* [Work to be completed]
Copy out each line of the entries below in which the string "stacking" appears.

======

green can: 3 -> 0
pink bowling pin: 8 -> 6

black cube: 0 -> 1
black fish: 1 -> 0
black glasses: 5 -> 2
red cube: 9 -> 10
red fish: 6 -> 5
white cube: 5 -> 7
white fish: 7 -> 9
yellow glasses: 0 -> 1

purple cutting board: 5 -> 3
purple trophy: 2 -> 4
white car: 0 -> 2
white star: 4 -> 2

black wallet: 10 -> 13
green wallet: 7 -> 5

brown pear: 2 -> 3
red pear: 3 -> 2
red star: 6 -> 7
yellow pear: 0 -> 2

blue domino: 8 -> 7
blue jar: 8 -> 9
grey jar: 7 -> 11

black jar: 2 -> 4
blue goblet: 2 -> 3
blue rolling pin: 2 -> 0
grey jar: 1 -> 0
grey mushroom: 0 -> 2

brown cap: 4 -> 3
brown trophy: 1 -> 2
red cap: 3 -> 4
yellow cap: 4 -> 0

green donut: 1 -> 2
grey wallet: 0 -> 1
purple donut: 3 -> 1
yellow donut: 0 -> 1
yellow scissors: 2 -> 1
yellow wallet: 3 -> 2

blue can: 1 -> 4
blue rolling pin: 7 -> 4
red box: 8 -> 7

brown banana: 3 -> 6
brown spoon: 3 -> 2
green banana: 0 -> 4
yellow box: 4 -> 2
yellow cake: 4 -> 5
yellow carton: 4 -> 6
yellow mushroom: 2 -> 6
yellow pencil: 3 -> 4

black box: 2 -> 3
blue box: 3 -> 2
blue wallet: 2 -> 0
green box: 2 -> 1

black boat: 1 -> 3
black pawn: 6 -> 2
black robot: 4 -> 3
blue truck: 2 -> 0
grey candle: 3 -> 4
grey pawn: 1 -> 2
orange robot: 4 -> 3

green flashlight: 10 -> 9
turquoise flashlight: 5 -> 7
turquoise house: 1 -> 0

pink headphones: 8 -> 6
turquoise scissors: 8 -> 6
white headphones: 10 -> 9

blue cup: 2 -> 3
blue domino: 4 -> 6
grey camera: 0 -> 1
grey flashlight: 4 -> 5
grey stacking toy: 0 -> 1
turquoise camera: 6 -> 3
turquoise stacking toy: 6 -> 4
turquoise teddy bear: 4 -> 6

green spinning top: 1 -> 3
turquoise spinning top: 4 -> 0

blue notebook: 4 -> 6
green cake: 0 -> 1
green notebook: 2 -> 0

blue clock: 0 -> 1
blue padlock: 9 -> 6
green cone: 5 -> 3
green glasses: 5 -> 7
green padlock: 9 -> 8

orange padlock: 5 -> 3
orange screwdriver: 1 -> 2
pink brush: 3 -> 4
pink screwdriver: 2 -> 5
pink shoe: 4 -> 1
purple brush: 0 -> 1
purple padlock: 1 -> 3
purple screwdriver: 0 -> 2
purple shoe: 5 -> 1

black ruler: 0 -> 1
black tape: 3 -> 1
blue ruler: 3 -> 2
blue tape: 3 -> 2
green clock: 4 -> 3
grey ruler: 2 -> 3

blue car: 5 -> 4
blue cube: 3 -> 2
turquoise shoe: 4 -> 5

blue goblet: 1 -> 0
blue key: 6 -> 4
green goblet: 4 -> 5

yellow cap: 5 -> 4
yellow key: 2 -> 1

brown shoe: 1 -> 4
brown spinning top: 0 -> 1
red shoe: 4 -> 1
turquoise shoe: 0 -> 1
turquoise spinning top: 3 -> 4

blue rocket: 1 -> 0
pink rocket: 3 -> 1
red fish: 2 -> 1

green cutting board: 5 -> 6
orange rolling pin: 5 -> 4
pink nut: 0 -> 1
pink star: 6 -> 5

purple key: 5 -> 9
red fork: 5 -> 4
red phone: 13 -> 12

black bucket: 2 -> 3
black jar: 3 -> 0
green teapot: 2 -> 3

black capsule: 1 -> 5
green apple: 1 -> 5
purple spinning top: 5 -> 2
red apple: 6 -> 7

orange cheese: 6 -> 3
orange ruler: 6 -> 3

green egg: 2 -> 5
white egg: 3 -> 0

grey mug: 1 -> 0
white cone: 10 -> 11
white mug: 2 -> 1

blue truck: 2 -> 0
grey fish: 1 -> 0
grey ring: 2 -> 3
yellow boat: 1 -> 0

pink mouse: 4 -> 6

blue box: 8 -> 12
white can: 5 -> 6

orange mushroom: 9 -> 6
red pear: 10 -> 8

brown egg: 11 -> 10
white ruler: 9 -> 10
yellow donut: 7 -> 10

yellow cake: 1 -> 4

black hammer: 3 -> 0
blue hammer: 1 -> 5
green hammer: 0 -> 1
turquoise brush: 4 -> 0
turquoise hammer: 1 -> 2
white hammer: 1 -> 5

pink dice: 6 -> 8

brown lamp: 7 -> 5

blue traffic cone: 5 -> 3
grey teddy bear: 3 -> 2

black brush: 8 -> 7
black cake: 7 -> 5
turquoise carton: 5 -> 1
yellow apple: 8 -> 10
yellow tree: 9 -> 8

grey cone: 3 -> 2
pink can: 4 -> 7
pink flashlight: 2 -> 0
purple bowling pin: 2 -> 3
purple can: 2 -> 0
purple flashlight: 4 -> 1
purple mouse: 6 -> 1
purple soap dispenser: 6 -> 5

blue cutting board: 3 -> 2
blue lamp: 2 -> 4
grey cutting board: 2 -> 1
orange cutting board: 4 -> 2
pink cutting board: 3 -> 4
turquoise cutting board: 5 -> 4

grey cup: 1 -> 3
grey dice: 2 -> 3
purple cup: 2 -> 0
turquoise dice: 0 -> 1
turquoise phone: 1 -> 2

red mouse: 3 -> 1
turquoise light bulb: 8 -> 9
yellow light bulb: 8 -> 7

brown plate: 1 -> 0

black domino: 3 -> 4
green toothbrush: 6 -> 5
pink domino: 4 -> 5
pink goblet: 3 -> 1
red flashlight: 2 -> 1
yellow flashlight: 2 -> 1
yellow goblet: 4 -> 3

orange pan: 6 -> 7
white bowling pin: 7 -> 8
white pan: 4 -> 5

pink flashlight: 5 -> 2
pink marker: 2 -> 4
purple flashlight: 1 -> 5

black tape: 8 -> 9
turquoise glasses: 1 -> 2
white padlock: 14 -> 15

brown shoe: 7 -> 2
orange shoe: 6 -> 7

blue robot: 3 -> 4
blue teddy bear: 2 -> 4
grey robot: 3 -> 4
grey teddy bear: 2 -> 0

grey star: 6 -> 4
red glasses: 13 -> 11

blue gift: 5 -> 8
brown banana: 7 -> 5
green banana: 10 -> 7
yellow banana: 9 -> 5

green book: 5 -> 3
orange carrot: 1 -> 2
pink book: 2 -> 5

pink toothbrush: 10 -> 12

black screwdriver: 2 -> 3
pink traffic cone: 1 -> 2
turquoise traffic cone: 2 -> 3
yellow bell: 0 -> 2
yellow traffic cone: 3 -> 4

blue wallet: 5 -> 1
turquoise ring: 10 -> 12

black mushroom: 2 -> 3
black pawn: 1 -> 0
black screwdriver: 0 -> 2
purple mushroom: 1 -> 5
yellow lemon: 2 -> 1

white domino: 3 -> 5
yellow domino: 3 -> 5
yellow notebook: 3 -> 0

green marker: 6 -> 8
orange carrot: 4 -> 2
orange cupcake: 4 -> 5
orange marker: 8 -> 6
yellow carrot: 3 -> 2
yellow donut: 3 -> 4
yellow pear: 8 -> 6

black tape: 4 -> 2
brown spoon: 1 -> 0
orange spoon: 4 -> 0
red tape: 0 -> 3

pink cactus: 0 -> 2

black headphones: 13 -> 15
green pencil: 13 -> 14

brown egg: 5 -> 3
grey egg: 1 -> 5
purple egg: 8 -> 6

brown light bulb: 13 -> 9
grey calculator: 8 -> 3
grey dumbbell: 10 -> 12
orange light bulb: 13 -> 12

======

* [Final answer]
grey stacking toy: 0 -> 1
turquoise stacking toy: 6 -> 4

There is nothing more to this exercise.